Extract each record and reproduce it exactly.

:::

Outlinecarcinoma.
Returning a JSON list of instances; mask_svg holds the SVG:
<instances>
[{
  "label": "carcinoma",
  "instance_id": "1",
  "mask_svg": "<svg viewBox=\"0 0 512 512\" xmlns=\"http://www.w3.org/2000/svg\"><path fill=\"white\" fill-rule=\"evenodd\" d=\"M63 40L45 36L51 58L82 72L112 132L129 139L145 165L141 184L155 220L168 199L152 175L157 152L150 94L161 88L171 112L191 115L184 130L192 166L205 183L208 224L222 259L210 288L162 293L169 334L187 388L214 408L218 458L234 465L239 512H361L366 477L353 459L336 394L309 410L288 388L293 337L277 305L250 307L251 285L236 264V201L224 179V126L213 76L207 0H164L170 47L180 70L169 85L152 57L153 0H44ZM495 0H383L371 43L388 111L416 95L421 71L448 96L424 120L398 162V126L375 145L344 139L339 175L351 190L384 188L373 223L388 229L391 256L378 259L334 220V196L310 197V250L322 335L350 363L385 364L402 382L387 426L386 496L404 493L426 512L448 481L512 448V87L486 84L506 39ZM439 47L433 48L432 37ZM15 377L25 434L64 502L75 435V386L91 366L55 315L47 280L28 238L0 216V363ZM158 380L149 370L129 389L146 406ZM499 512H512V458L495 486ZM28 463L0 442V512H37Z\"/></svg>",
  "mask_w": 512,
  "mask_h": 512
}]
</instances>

:::

> _Exercise result_
Outlinecarcinoma.
Returning a JSON list of instances; mask_svg holds the SVG:
<instances>
[{
  "label": "carcinoma",
  "instance_id": "1",
  "mask_svg": "<svg viewBox=\"0 0 512 512\" xmlns=\"http://www.w3.org/2000/svg\"><path fill=\"white\" fill-rule=\"evenodd\" d=\"M63 40L45 36L51 58L82 72L112 132L129 139L145 165L141 184L155 220L168 199L152 175L157 152L150 94L161 88L171 112L191 115L184 130L192 166L205 183L208 224L222 259L210 288L162 293L169 334L187 388L214 408L218 458L234 465L239 512H361L366 477L353 459L336 394L309 410L288 388L293 337L277 305L250 307L251 285L236 264V201L224 179V126L213 76L207 0H164L170 47L180 70L169 85L152 57L153 0H44ZM495 0H383L371 43L388 111L416 95L421 71L448 96L424 120L398 162V126L375 145L344 139L339 175L351 190L384 188L373 223L388 229L391 256L378 259L334 220V196L310 197V250L322 335L350 363L385 364L402 382L387 426L386 496L404 493L426 512L448 481L512 448V87L486 84L506 39ZM439 47L433 48L432 37ZM15 377L25 434L64 502L75 435V386L91 366L55 315L47 280L28 238L0 216V363ZM158 380L149 370L129 389L146 406ZM499 512H512V458L495 486ZM28 463L0 442V512H37Z\"/></svg>",
  "mask_w": 512,
  "mask_h": 512
}]
</instances>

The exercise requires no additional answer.